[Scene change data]
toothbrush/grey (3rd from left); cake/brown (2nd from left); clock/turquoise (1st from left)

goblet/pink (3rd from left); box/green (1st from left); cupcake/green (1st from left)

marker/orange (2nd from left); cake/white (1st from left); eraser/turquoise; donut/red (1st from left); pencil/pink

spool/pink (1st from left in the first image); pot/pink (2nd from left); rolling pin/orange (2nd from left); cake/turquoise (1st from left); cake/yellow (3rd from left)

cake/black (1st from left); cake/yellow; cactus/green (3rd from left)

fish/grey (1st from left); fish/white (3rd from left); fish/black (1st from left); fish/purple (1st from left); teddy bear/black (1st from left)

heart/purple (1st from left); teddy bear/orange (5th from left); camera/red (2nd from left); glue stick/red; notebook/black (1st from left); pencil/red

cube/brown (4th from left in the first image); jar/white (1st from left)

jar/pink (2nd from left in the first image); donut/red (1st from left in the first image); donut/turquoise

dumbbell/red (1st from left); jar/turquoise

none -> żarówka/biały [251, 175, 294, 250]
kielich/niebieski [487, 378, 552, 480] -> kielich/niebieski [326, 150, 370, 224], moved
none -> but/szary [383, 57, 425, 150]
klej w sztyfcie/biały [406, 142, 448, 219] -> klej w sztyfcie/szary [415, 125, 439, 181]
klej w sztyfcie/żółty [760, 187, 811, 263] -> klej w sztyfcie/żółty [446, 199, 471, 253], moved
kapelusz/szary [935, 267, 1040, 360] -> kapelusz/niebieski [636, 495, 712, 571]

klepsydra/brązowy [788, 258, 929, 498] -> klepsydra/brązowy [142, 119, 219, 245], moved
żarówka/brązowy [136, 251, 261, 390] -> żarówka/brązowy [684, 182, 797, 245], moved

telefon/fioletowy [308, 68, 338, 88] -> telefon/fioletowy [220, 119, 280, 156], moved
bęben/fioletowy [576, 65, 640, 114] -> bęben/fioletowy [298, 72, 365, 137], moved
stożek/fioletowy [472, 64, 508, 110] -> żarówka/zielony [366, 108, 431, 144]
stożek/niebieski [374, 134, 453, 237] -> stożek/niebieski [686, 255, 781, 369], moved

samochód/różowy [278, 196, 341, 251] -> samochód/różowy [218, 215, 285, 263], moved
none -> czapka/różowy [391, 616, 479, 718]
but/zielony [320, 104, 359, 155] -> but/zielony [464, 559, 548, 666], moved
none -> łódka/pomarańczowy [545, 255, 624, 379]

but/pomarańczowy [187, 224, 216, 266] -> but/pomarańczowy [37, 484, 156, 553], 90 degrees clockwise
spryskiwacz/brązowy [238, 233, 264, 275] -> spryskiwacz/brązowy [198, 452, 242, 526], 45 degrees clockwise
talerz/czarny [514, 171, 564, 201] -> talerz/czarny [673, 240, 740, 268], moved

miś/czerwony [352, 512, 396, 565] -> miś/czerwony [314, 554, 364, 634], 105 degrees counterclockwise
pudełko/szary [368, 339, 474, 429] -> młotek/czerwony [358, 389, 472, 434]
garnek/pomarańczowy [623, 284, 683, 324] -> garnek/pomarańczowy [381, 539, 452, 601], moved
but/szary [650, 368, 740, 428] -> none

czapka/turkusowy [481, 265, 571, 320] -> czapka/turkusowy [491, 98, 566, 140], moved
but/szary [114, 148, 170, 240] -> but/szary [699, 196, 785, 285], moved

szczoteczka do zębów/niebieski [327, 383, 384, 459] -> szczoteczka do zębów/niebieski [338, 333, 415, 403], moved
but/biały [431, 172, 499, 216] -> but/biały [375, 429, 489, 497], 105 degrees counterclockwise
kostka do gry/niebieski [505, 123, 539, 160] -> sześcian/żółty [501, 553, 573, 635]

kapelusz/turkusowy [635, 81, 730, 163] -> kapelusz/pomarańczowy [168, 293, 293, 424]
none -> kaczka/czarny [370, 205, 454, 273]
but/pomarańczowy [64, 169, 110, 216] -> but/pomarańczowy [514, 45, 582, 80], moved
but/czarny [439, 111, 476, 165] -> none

_Required work_: Report all lines in the records that include the string "sztyfcie".

_Your response_:
klej w sztyfcie/biały [406, 142, 448, 219] -> klej w sztyfcie/szary [415, 125, 439, 181]
klej w sztyfcie/żółty [760, 187, 811, 263] -> klej w sztyfcie/żółty [446, 199, 471, 253], moved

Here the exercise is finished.